Leaving out every picture, retype the lines below from the top through the one that contains "camera: 70 degrees left, 0 degrees up".

§ **Materials provided**

----

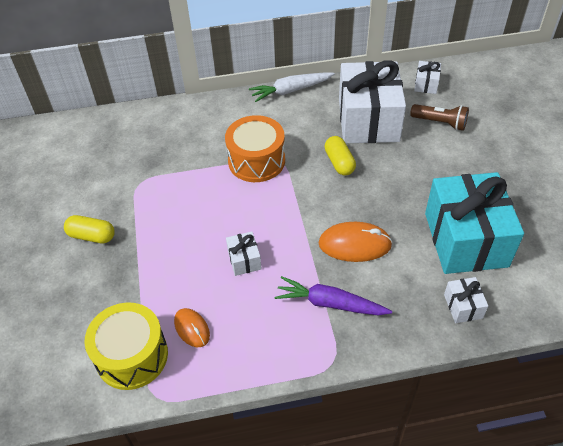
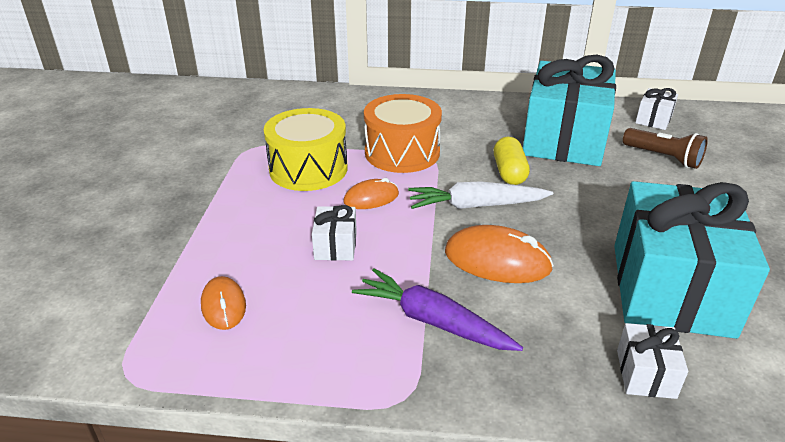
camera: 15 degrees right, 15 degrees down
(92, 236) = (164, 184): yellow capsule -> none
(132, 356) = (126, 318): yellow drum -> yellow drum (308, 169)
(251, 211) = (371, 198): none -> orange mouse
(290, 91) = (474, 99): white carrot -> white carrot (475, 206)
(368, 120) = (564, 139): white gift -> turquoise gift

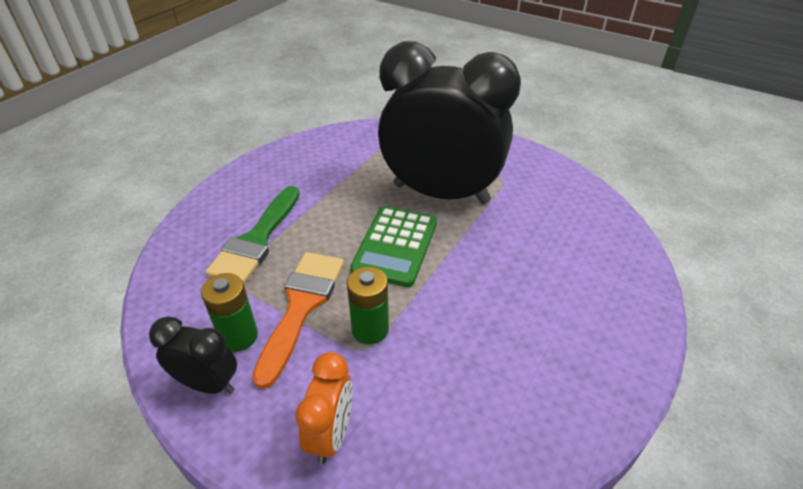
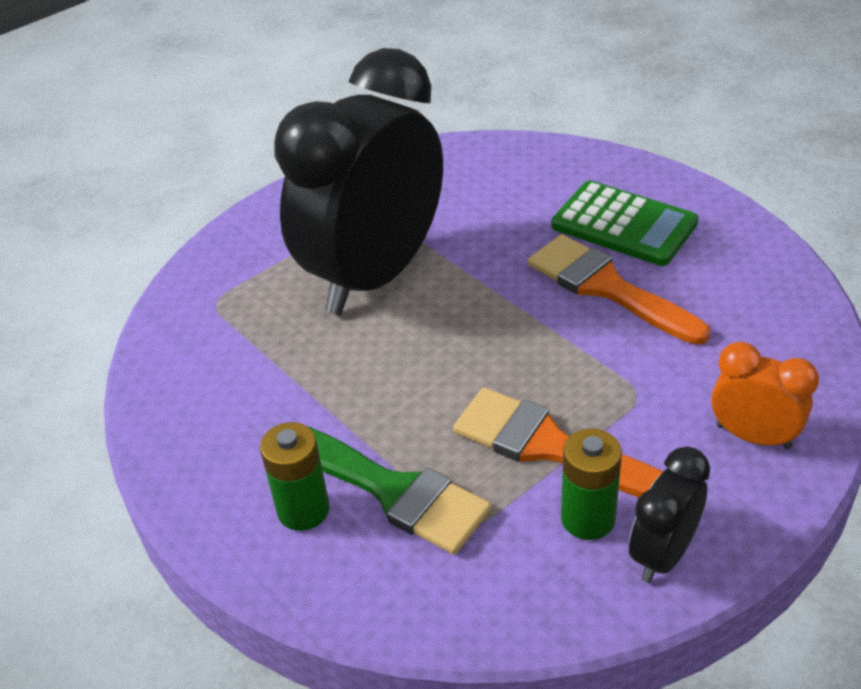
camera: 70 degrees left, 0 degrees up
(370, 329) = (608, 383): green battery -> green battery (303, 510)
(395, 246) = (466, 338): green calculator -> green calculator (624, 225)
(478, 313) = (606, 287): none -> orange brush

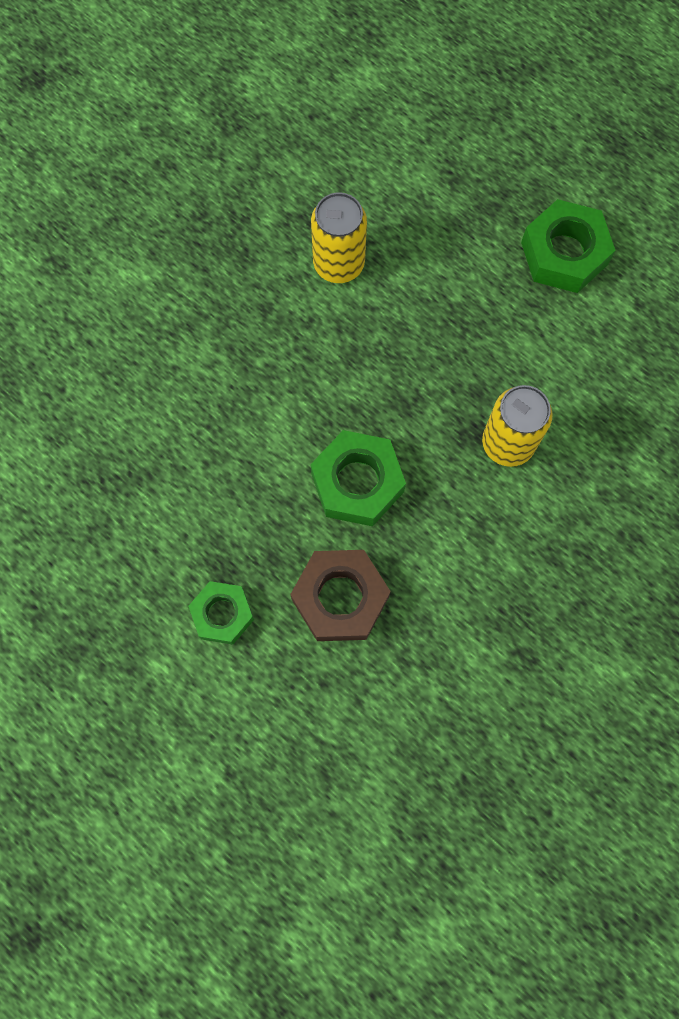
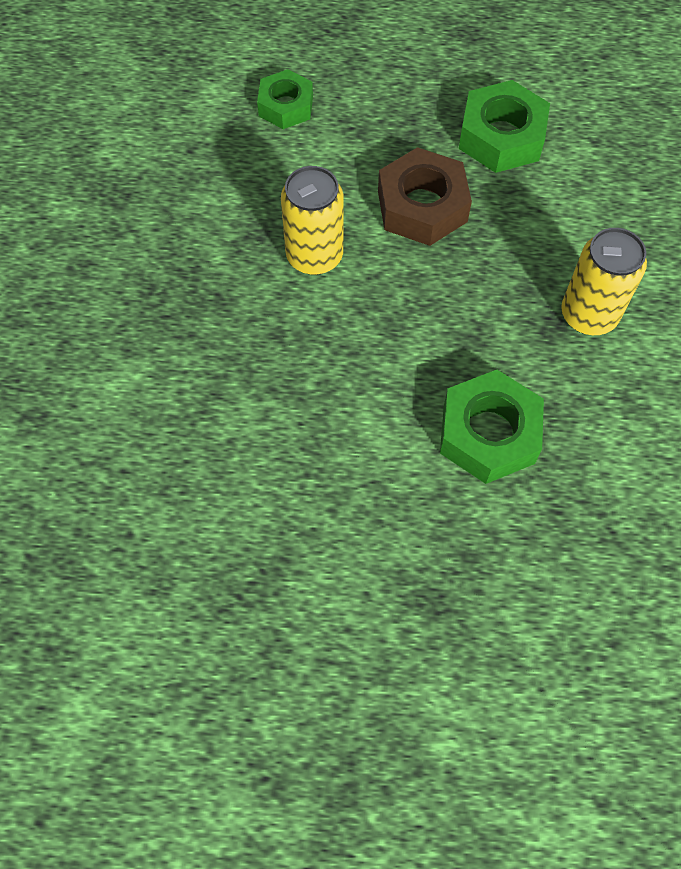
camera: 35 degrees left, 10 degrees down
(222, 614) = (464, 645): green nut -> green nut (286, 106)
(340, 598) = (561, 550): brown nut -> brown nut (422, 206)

----

§ **Solution to the exercise**
camera: 15 degrees right, 15 degrees down
(92, 236) = (164, 184): yellow capsule -> none
(132, 356) = (126, 318): yellow drum -> yellow drum (308, 169)
(251, 211) = (371, 198): none -> orange mouse
(290, 91) = (474, 99): white carrot -> white carrot (475, 206)
(368, 120) = (564, 139): white gift -> turquoise gift

camera: 70 degrees left, 0 degrees up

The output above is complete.